— Exercise prompt —
Nothing but the exact text of the entries should appear in your answer; pictures stay out.

— Supplied material —

Start of Block

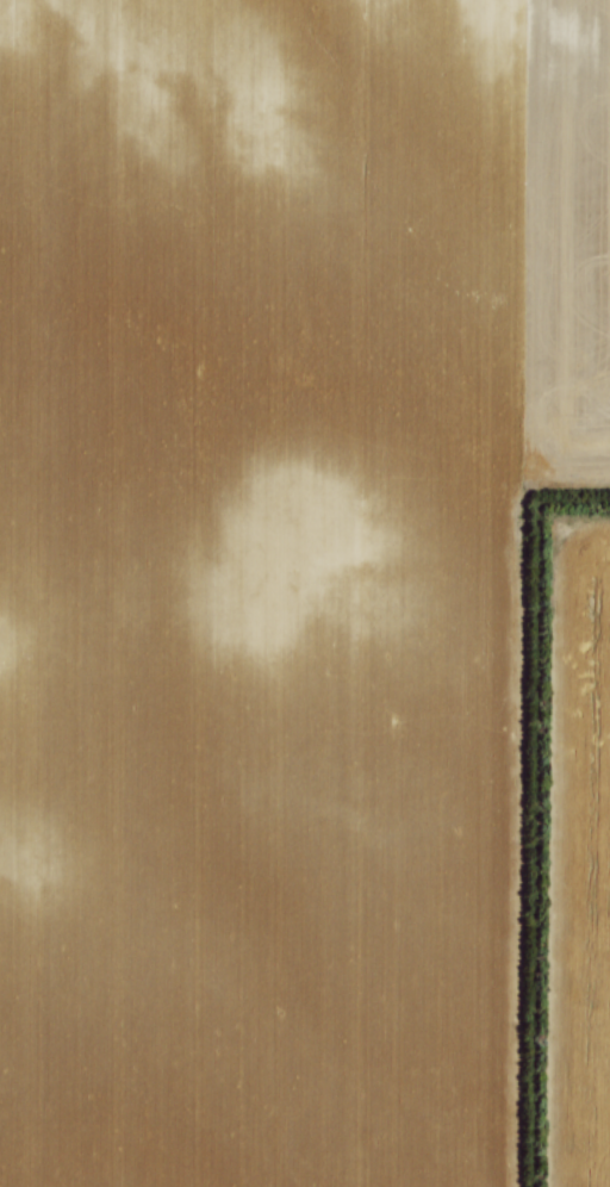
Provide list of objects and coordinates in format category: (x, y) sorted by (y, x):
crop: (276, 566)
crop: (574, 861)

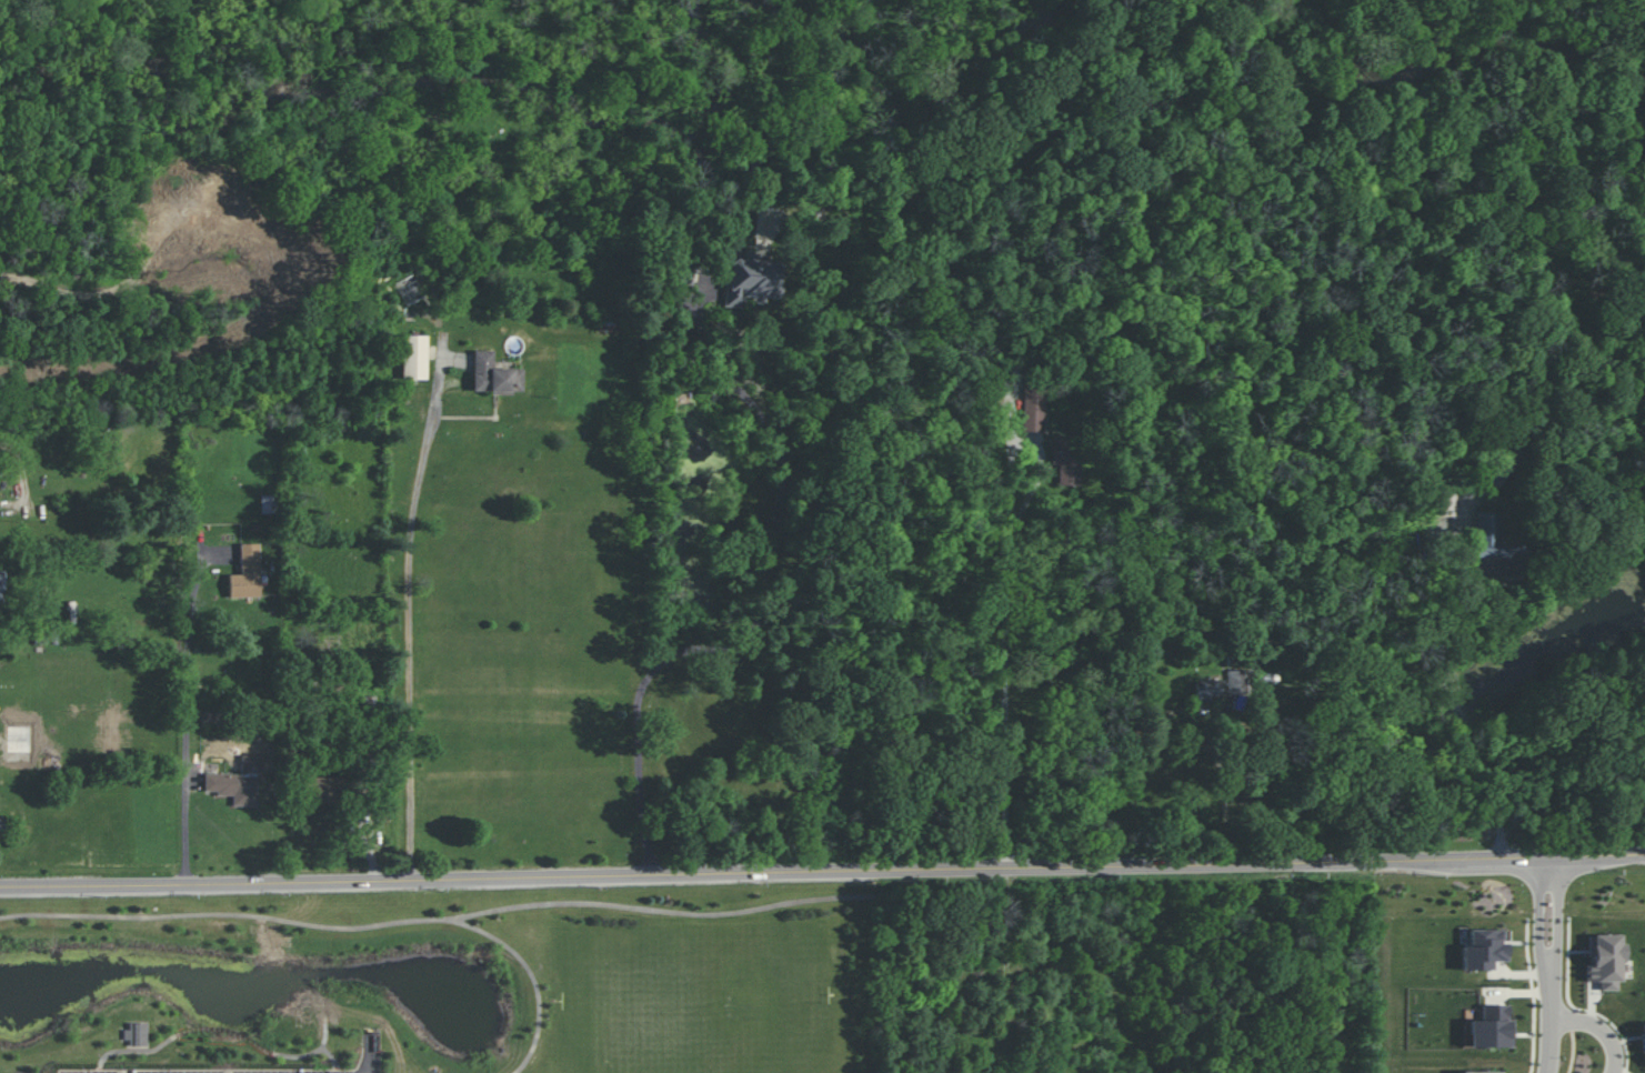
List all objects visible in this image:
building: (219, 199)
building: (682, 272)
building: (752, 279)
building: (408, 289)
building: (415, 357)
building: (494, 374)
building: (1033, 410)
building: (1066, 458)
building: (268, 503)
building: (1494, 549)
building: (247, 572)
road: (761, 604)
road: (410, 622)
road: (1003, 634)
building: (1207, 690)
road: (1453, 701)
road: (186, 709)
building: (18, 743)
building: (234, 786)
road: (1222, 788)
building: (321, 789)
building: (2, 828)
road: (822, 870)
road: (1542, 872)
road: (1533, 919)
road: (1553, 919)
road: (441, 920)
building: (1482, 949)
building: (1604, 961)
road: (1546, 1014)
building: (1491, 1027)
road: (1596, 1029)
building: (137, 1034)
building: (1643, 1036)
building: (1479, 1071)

End of Block

— Response box —
Provide list of objects and coordinates in format category: (x, y) sorted by (y, x):
crop: (276, 566)
crop: (574, 861)

List all objects visible in this image:
building: (219, 199)
building: (682, 272)
building: (752, 279)
building: (408, 289)
building: (415, 357)
building: (494, 374)
building: (1033, 410)
building: (1066, 458)
building: (268, 503)
building: (1494, 549)
building: (247, 572)
road: (761, 604)
road: (410, 622)
road: (1003, 634)
building: (1207, 690)
road: (1453, 701)
road: (186, 709)
building: (18, 743)
building: (234, 786)
road: (1222, 788)
building: (321, 789)
building: (2, 828)
road: (822, 870)
road: (1542, 872)
road: (1533, 919)
road: (1553, 919)
road: (441, 920)
building: (1482, 949)
building: (1604, 961)
road: (1546, 1014)
building: (1491, 1027)
road: (1596, 1029)
building: (137, 1034)
building: (1643, 1036)
building: (1479, 1071)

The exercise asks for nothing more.